Work task →
Please output exactly the lines that run from the line with "(155, 163) = (99, 368): brown" through the final line of the data, inclusive, and nothing more.

(Provided records)

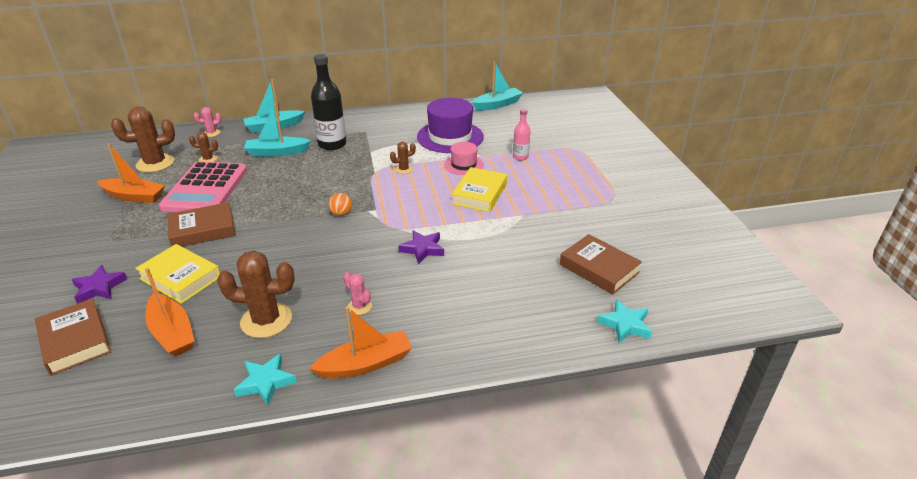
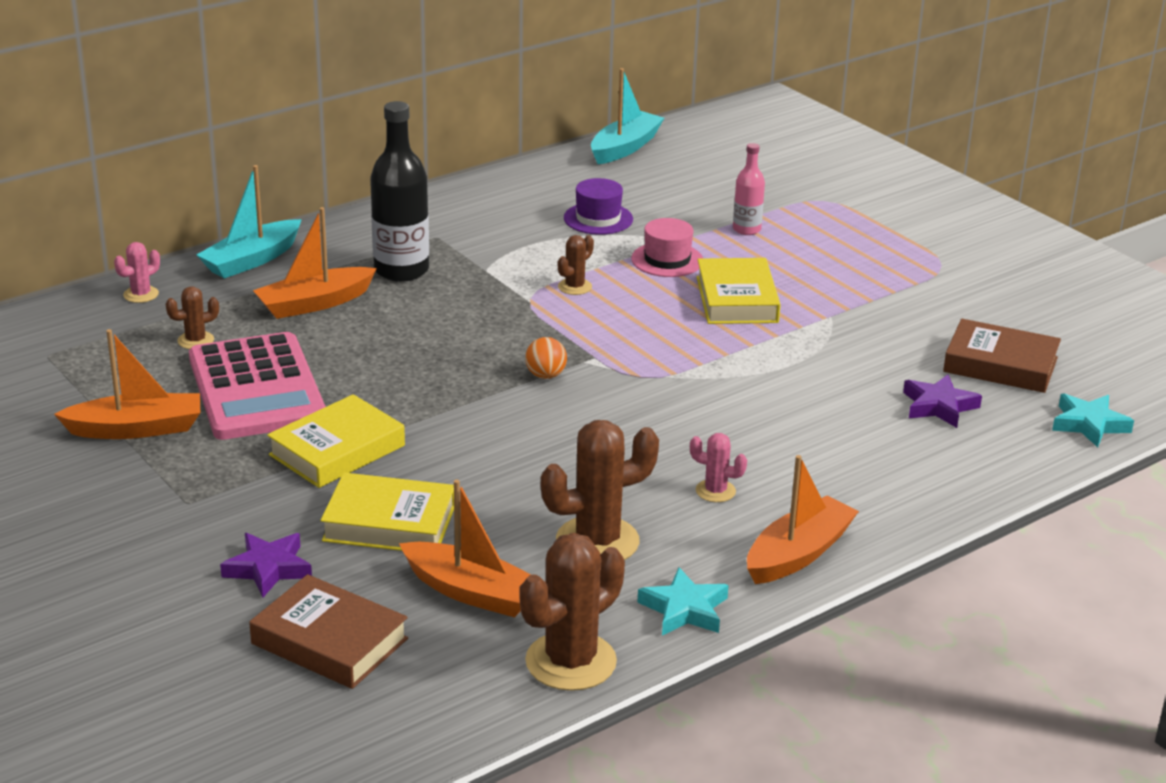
camera: 25 degrees left, 5 degrees down
(155, 163) = (99, 368): brown cactus -> brown cactus (571, 662)
(203, 230) = (337, 450): brown book -> yellow book
(277, 152) = (314, 303): turquoise boat -> orange boat
(422, 249) = (729, 396): purple star -> purple star (939, 406)
(450, 137) = (598, 218): purple hat -> purple hat, size x0.55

(End Provided records)

Response →
(155, 163) = (99, 368): brown cactus -> brown cactus (571, 662)
(203, 230) = (337, 450): brown book -> yellow book
(277, 152) = (314, 303): turquoise boat -> orange boat
(422, 249) = (729, 396): purple star -> purple star (939, 406)
(450, 137) = (598, 218): purple hat -> purple hat, size x0.55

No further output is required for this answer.